| TASK REQUIREMENTS |
Transcribe every entry that follows exactly, omitting all pictures.

==== DATA PROVIDED

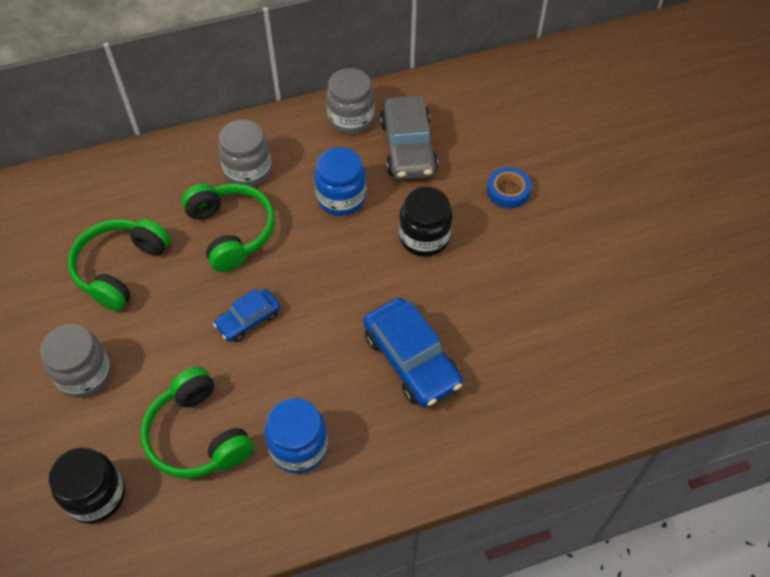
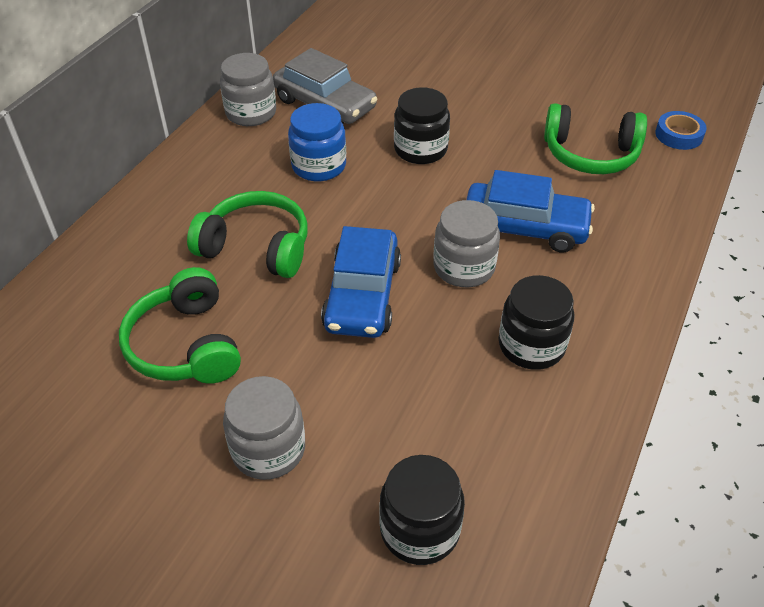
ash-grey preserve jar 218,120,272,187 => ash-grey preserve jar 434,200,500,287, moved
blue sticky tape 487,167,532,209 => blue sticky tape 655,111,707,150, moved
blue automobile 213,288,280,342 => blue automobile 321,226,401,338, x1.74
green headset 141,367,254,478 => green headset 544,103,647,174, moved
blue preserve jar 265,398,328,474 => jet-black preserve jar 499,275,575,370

========

| TASK RESPONSE |
ash-grey preserve jar 218,120,272,187 => ash-grey preserve jar 434,200,500,287, moved
blue sticky tape 487,167,532,209 => blue sticky tape 655,111,707,150, moved
blue automobile 213,288,280,342 => blue automobile 321,226,401,338, x1.74
green headset 141,367,254,478 => green headset 544,103,647,174, moved
blue preserve jar 265,398,328,474 => jet-black preserve jar 499,275,575,370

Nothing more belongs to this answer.